• _Object displacement listings_:

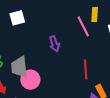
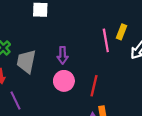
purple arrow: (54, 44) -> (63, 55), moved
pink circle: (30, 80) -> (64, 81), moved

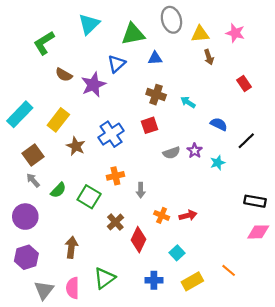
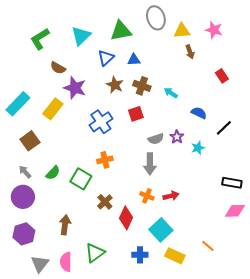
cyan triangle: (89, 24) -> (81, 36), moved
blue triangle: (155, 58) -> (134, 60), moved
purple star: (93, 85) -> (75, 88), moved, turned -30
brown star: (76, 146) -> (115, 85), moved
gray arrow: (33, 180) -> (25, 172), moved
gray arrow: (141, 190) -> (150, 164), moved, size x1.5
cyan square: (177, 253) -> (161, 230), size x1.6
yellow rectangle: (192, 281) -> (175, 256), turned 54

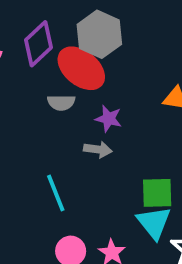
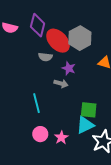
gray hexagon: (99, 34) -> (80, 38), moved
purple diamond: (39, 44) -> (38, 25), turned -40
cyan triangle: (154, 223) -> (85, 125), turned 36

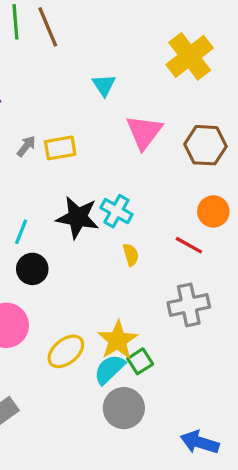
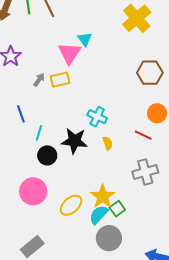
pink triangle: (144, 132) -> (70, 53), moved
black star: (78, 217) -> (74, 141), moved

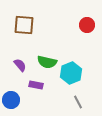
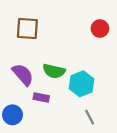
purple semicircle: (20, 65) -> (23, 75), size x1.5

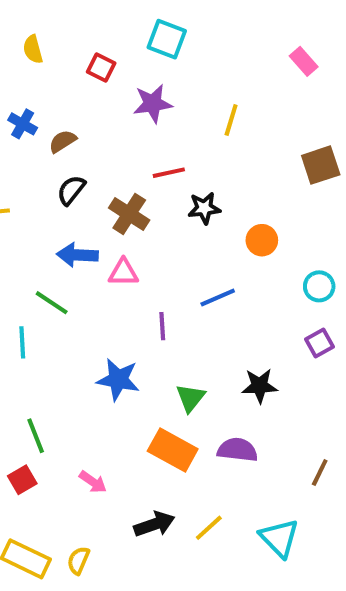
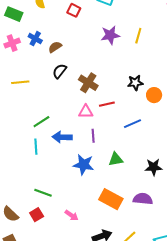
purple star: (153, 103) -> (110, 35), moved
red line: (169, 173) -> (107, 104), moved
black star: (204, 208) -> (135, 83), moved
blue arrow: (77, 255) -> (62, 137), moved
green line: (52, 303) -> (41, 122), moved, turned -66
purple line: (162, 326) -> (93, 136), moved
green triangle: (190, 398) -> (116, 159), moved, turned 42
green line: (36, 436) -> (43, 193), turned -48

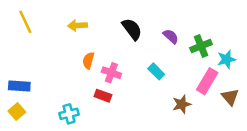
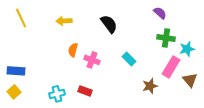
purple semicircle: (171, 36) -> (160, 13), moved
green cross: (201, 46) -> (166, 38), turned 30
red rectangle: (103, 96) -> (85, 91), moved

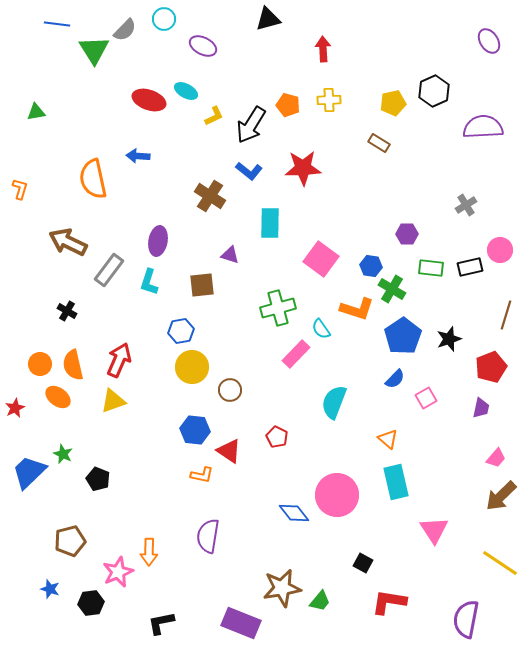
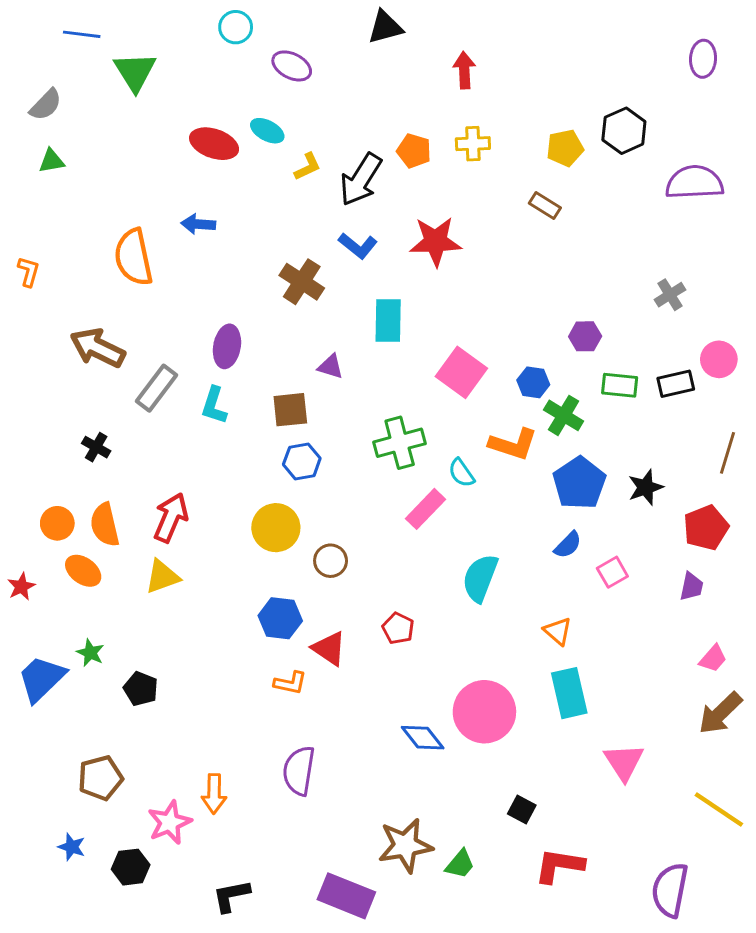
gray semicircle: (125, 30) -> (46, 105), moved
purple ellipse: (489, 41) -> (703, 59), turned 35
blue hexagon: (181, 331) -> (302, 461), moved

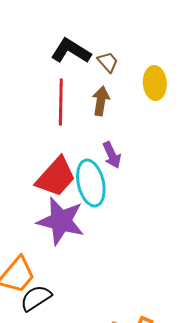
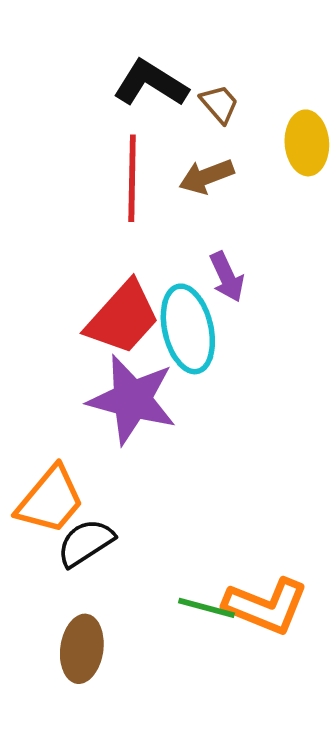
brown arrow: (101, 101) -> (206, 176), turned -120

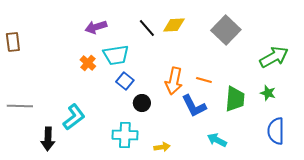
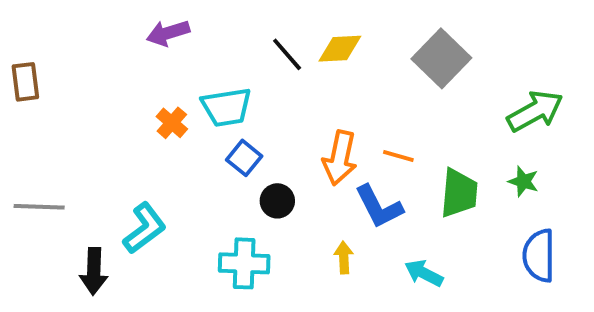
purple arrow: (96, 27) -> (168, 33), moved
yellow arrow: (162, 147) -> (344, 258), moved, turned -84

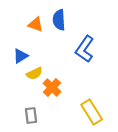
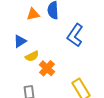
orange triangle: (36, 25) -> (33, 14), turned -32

---

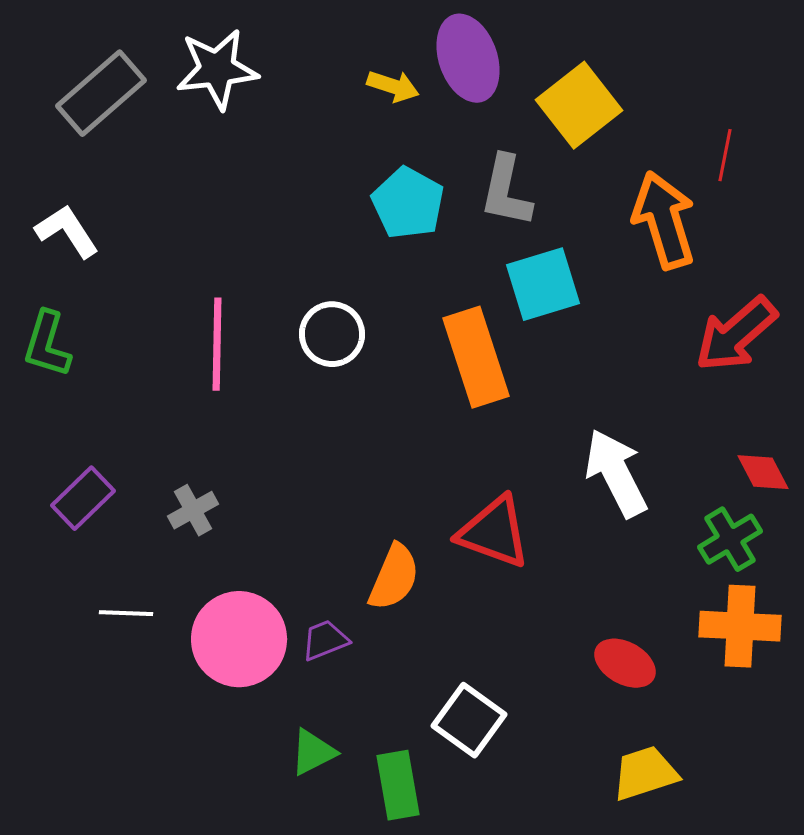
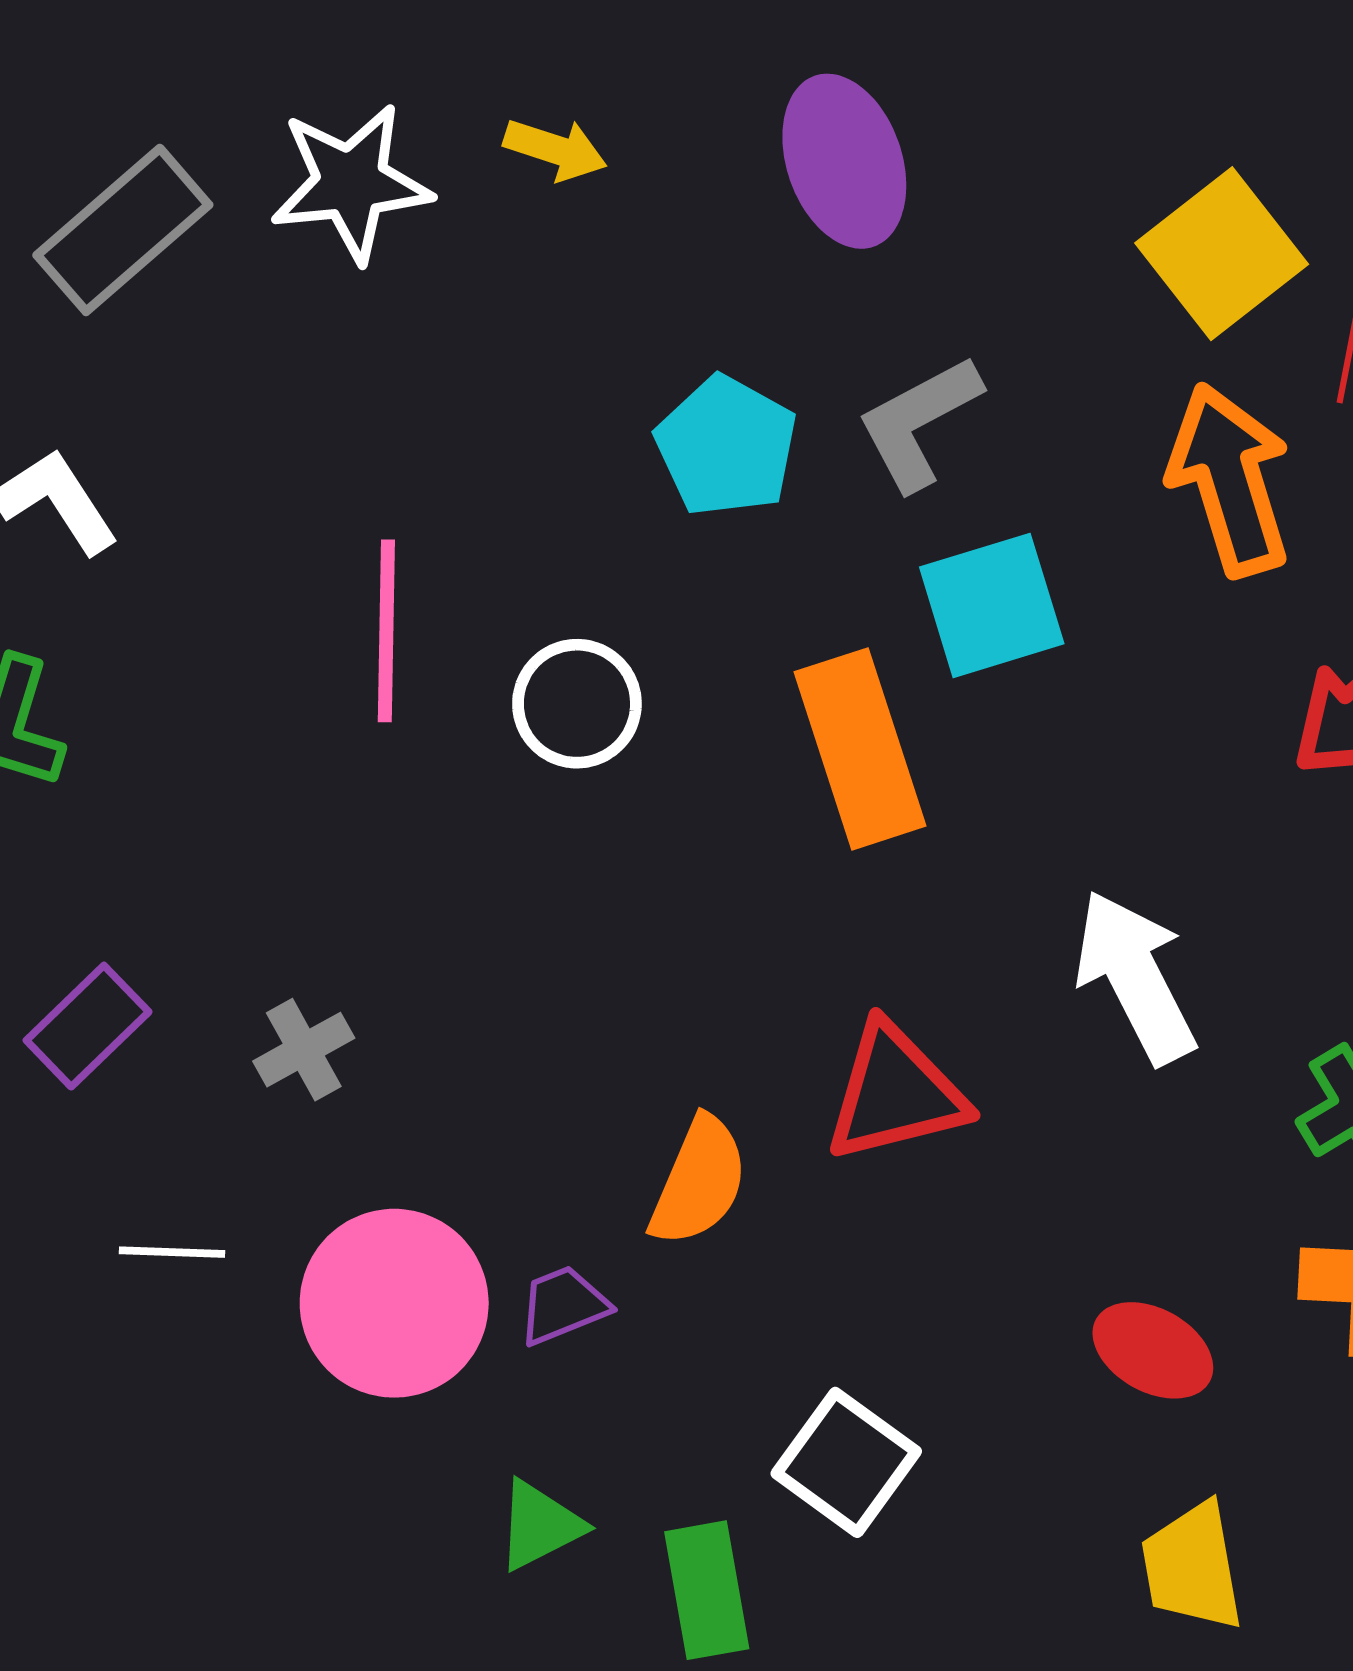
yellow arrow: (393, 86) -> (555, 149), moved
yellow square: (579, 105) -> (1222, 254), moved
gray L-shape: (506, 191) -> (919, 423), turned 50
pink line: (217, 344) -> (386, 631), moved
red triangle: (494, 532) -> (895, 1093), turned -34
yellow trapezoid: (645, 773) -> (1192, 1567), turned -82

==

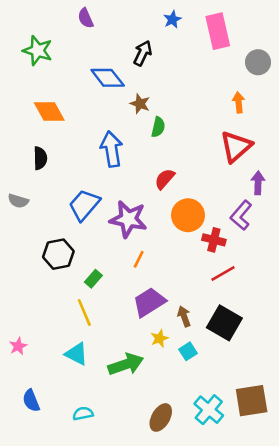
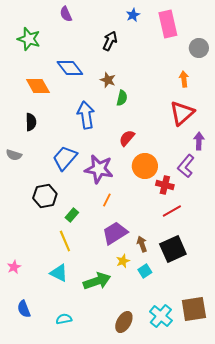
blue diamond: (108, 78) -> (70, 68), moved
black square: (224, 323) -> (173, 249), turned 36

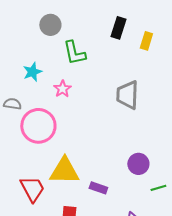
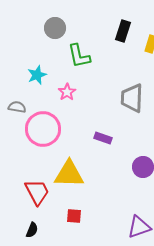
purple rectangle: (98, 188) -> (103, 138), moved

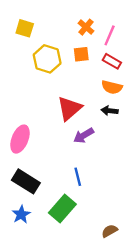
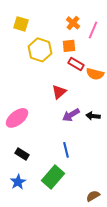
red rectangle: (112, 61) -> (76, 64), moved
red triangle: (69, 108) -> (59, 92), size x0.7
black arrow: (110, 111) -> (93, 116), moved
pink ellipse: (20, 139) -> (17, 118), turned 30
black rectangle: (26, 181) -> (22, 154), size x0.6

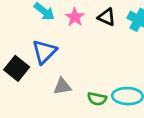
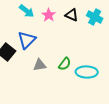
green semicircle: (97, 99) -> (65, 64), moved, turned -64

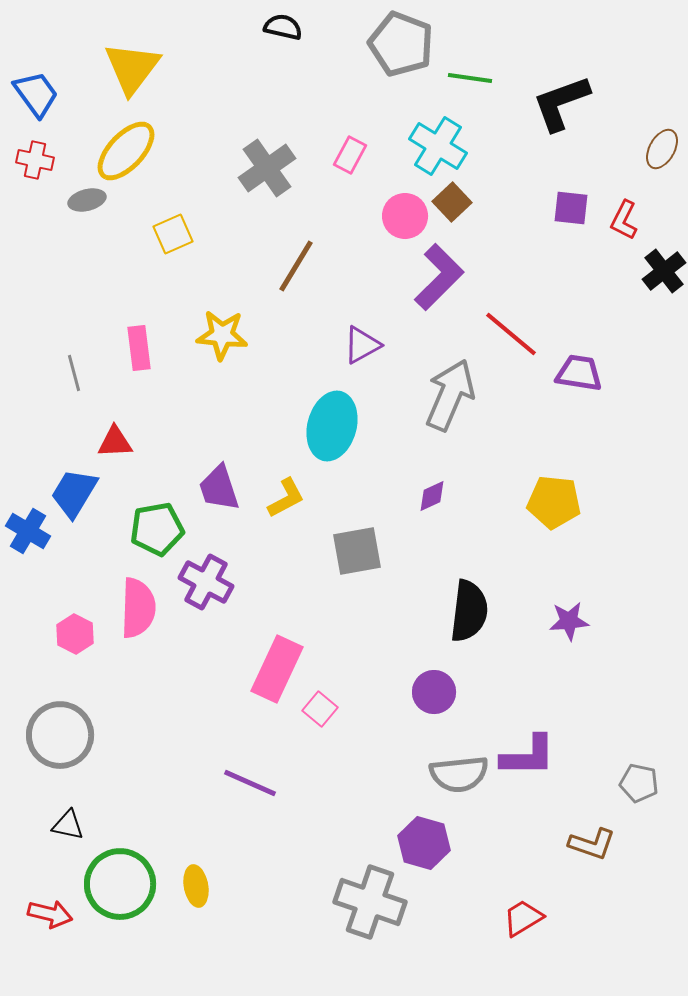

• _EXERCISE DIRECTIONS_:
Every line above between the one containing "purple arrow: (54, 44) -> (63, 55), moved" and the one containing "blue hexagon: (181, 331) -> (302, 461), moved", those two included, is to be printed exactly. No pictures go into the copy.

• _THE ANSWER_:
purple arrow: (54, 44) -> (63, 55), moved
pink circle: (30, 80) -> (64, 81), moved

cyan triangle: (89, 24) -> (81, 36), moved
blue triangle: (155, 58) -> (134, 60), moved
purple star: (93, 85) -> (75, 88), moved, turned -30
brown star: (76, 146) -> (115, 85), moved
gray arrow: (33, 180) -> (25, 172), moved
gray arrow: (141, 190) -> (150, 164), moved, size x1.5
cyan square: (177, 253) -> (161, 230), size x1.6
yellow rectangle: (192, 281) -> (175, 256), turned 54

gray hexagon: (99, 34) -> (80, 38), moved
purple diamond: (39, 44) -> (38, 25), turned -40
cyan triangle: (154, 223) -> (85, 125), turned 36

pink triangle: (144, 132) -> (70, 53), moved
black star: (78, 217) -> (74, 141), moved

purple semicircle: (20, 65) -> (23, 75), size x1.5

purple star: (153, 103) -> (110, 35), moved
red line: (169, 173) -> (107, 104), moved
black star: (204, 208) -> (135, 83), moved
blue arrow: (77, 255) -> (62, 137), moved
green line: (52, 303) -> (41, 122), moved, turned -66
purple line: (162, 326) -> (93, 136), moved
green triangle: (190, 398) -> (116, 159), moved, turned 42
green line: (36, 436) -> (43, 193), turned -48

purple semicircle: (171, 36) -> (160, 13), moved
green cross: (201, 46) -> (166, 38), turned 30
red rectangle: (103, 96) -> (85, 91), moved

gray semicircle: (125, 30) -> (46, 105), moved
purple ellipse: (489, 41) -> (703, 59), turned 35
blue hexagon: (181, 331) -> (302, 461), moved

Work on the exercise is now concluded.